An exact copy of each line below is needed, with no images in it.

⁂

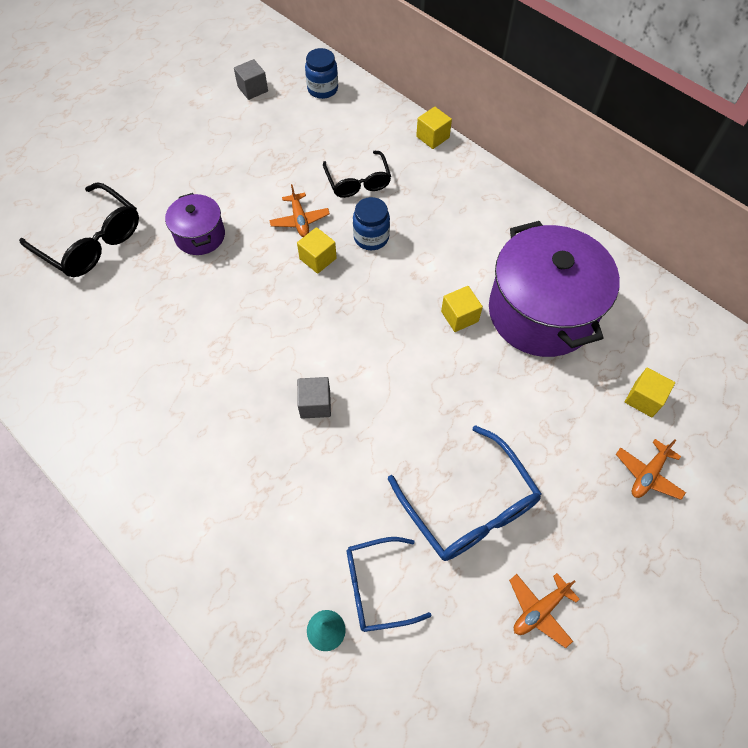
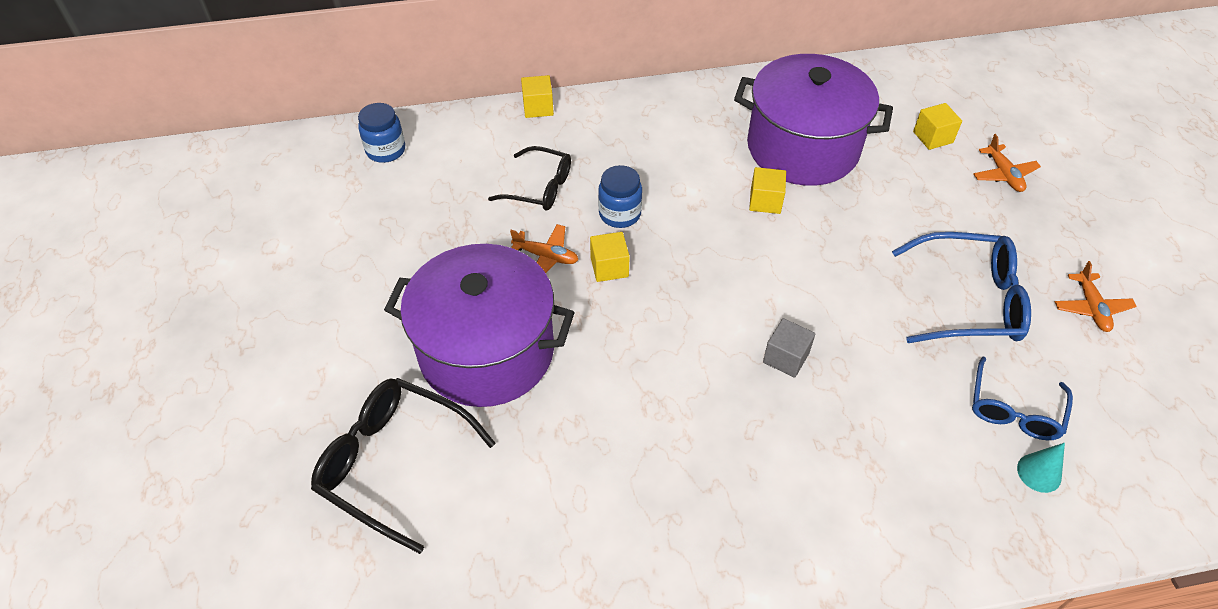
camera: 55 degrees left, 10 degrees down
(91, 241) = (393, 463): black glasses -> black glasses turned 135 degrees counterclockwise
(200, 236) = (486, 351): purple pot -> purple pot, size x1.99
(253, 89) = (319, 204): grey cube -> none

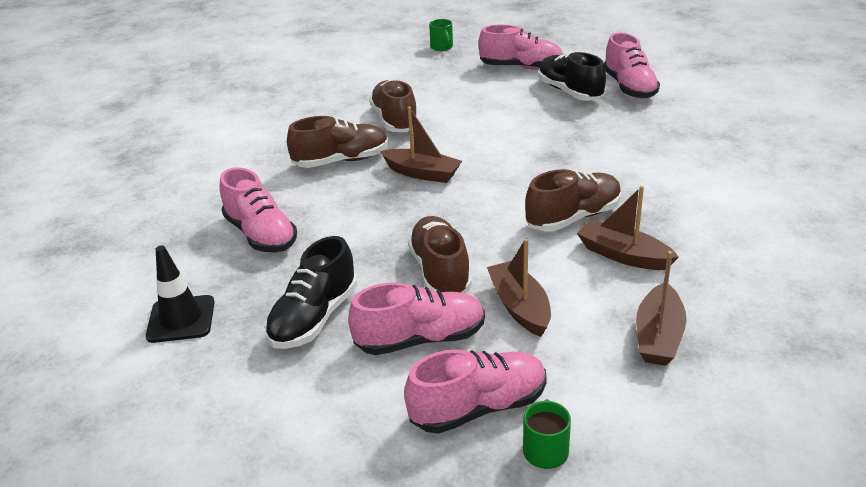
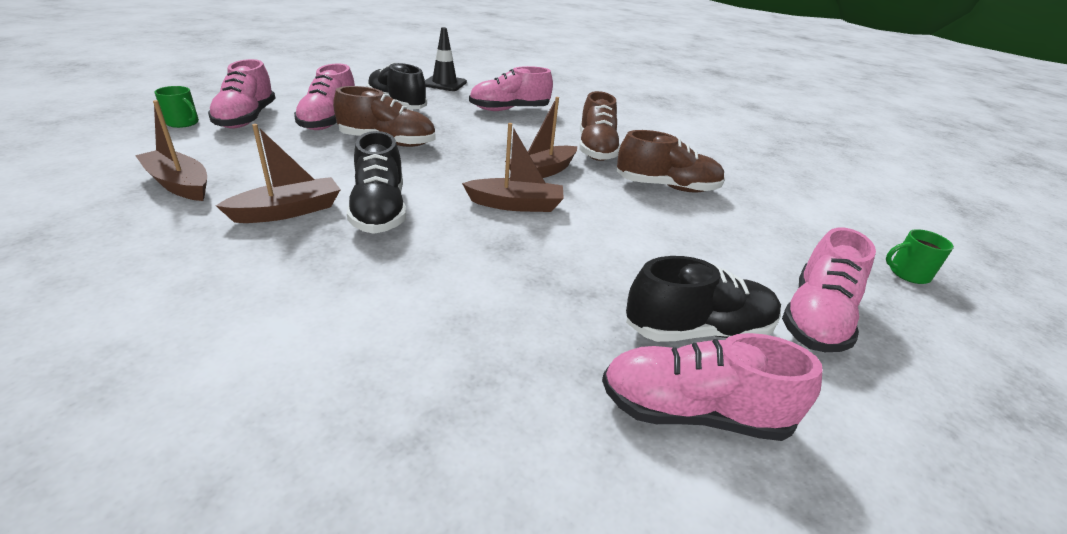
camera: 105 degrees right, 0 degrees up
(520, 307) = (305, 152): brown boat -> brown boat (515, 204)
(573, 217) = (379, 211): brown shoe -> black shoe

⁂

- Written response:
camera: 55 degrees left, 10 degrees down
(91, 241) = (393, 463): black glasses -> black glasses turned 135 degrees counterclockwise
(200, 236) = (486, 351): purple pot -> purple pot, size x1.99
(253, 89) = (319, 204): grey cube -> none

camera: 105 degrees right, 0 degrees up
(520, 307) = (305, 152): brown boat -> brown boat (515, 204)
(573, 217) = (379, 211): brown shoe -> black shoe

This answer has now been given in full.